* TO DO
Find the line with "pink 1x1 plate [329,149,380,194]" in the records below. Copy it and every line after it, up to and including the line with "black 1x3 brick [404,217,503,358]".
SUPPLIED INFORMATION START
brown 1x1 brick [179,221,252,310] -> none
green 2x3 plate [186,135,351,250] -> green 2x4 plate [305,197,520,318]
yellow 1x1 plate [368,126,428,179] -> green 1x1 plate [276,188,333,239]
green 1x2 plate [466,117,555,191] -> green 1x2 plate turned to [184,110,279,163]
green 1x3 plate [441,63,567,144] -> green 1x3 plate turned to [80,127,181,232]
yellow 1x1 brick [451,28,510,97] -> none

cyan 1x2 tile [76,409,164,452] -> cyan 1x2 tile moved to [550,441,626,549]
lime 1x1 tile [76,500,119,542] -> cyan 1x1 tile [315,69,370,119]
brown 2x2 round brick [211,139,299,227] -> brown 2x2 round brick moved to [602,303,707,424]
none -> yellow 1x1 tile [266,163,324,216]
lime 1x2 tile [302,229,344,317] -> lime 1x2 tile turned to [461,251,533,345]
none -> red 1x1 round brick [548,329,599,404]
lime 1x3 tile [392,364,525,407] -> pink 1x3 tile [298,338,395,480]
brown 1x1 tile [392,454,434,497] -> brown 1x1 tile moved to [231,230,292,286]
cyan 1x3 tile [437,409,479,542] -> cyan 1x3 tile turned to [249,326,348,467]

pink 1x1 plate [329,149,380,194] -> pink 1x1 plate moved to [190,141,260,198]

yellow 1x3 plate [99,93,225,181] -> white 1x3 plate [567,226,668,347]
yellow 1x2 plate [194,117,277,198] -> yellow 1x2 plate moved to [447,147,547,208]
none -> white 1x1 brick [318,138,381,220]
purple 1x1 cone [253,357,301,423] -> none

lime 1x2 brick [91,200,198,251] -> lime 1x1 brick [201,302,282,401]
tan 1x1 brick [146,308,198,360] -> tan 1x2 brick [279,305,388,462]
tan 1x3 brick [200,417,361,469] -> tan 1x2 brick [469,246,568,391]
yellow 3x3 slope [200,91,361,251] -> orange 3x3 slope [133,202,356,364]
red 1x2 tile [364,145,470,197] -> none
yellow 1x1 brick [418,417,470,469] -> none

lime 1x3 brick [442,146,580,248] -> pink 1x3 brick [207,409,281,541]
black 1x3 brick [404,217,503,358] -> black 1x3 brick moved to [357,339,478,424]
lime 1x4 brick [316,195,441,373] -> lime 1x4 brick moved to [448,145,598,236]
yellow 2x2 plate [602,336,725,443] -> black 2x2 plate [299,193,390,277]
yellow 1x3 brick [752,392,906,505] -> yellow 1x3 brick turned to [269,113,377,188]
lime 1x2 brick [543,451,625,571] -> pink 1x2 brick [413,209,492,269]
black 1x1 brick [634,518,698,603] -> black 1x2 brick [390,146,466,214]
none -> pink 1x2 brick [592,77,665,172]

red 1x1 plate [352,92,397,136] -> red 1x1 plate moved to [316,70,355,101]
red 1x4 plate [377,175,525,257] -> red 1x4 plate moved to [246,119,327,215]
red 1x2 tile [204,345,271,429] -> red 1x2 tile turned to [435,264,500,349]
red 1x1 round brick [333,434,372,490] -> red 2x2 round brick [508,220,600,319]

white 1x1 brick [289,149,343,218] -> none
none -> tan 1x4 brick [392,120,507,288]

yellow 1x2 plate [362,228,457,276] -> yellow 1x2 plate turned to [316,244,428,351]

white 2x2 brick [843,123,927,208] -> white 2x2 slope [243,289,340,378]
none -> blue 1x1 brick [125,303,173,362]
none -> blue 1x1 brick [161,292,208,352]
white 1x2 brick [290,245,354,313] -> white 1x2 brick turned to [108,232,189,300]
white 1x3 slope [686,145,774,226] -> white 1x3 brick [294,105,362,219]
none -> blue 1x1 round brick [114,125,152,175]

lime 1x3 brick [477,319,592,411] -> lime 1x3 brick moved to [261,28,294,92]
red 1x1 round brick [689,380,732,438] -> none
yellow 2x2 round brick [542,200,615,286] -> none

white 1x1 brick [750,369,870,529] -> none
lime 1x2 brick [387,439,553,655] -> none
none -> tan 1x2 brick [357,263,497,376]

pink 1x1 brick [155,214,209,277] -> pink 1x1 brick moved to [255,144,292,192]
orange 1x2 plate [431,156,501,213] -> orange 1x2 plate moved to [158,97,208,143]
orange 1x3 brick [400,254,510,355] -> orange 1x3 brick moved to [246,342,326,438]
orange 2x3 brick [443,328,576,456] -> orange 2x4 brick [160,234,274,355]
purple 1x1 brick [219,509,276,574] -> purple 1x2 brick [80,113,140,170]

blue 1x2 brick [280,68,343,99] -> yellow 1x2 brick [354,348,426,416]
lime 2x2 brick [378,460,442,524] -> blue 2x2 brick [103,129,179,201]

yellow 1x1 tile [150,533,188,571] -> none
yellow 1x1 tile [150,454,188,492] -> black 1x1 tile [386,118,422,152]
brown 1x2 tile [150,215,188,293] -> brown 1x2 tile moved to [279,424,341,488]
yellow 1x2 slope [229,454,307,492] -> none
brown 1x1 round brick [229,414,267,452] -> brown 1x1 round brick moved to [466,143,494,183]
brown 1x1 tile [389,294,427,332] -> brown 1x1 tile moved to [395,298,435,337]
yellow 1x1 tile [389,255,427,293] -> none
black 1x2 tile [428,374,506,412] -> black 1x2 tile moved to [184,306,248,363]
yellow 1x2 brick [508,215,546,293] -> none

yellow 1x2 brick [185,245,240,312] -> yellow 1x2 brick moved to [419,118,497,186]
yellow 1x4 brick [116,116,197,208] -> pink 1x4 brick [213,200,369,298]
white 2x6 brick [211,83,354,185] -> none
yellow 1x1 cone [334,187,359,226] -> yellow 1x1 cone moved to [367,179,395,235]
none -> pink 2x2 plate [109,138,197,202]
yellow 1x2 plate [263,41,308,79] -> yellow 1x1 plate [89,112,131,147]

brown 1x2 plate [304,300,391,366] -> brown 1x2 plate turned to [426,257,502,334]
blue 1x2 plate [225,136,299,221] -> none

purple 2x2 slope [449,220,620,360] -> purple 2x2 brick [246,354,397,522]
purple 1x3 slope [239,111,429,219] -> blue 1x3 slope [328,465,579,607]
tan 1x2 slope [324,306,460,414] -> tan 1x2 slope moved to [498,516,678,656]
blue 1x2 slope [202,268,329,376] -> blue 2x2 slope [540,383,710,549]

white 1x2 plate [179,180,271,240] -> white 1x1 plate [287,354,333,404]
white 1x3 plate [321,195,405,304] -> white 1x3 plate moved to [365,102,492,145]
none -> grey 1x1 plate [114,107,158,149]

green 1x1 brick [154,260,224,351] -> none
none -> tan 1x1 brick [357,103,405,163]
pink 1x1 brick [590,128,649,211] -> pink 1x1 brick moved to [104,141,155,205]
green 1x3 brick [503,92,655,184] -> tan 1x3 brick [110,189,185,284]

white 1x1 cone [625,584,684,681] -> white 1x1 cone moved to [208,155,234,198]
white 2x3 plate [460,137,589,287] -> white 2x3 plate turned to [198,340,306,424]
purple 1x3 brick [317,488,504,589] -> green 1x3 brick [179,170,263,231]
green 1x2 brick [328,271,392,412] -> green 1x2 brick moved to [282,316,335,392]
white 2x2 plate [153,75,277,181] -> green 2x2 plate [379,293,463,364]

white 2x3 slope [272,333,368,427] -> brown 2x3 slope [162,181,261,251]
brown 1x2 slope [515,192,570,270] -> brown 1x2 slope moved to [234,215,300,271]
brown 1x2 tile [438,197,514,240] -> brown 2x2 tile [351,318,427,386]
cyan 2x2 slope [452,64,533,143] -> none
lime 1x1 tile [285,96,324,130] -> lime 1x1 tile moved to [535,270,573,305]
SUPPLIED INFORMATION END
* RESULT OF THIS TASK
pink 1x1 plate [329,149,380,194] -> pink 1x1 plate moved to [190,141,260,198]

yellow 1x3 plate [99,93,225,181] -> white 1x3 plate [567,226,668,347]
yellow 1x2 plate [194,117,277,198] -> yellow 1x2 plate moved to [447,147,547,208]
none -> white 1x1 brick [318,138,381,220]
purple 1x1 cone [253,357,301,423] -> none

lime 1x2 brick [91,200,198,251] -> lime 1x1 brick [201,302,282,401]
tan 1x1 brick [146,308,198,360] -> tan 1x2 brick [279,305,388,462]
tan 1x3 brick [200,417,361,469] -> tan 1x2 brick [469,246,568,391]
yellow 3x3 slope [200,91,361,251] -> orange 3x3 slope [133,202,356,364]
red 1x2 tile [364,145,470,197] -> none
yellow 1x1 brick [418,417,470,469] -> none

lime 1x3 brick [442,146,580,248] -> pink 1x3 brick [207,409,281,541]
black 1x3 brick [404,217,503,358] -> black 1x3 brick moved to [357,339,478,424]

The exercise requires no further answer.